# DIRECTIONS FOR THIS TASK
What is needed is an exact copy of the lines from the one containing "(319, 222) = (332, 211): purple" through the last line of the records below, with no pictures.
=== GIVEN INFORMATION ===
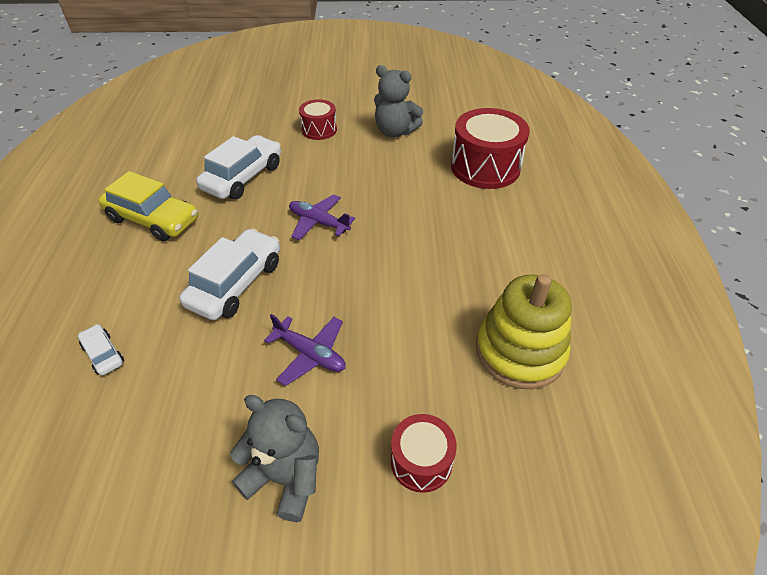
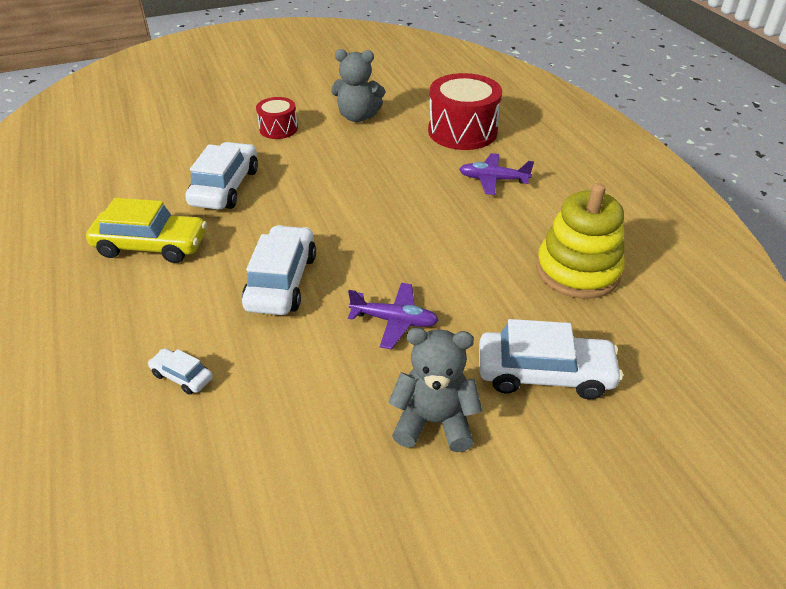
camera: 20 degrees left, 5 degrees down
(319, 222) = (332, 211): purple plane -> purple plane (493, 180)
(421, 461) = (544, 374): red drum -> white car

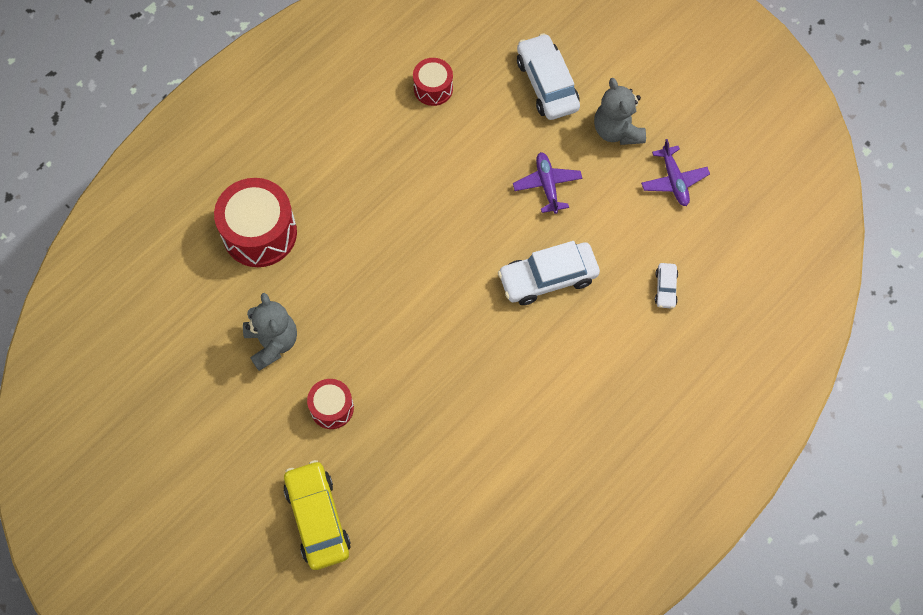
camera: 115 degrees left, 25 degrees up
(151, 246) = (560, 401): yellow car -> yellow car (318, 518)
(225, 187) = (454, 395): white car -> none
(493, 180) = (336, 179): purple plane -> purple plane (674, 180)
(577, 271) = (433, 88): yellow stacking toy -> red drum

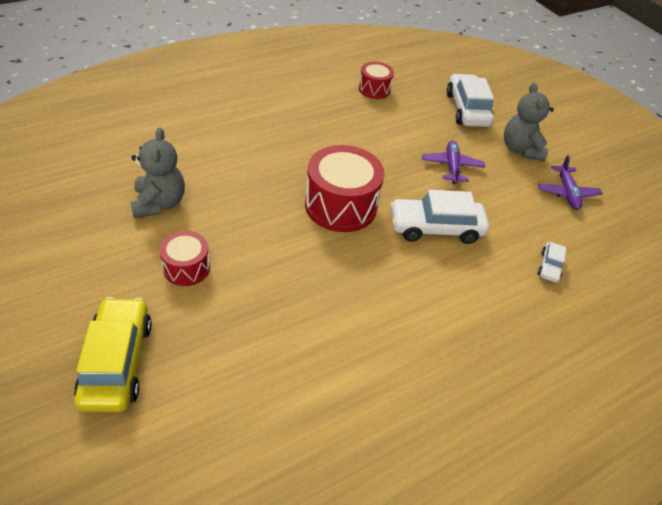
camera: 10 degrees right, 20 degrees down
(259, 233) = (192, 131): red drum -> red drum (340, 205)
===
# RESULT OF THIS EXERCISE
(319, 222) = (332, 211): purple plane -> purple plane (493, 180)
(421, 461) = (544, 374): red drum -> white car

camera: 115 degrees left, 25 degrees up
(151, 246) = (560, 401): yellow car -> yellow car (318, 518)
(225, 187) = (454, 395): white car -> none
(493, 180) = (336, 179): purple plane -> purple plane (674, 180)
(577, 271) = (433, 88): yellow stacking toy -> red drum

camera: 10 degrees right, 20 degrees down
(259, 233) = (192, 131): red drum -> red drum (340, 205)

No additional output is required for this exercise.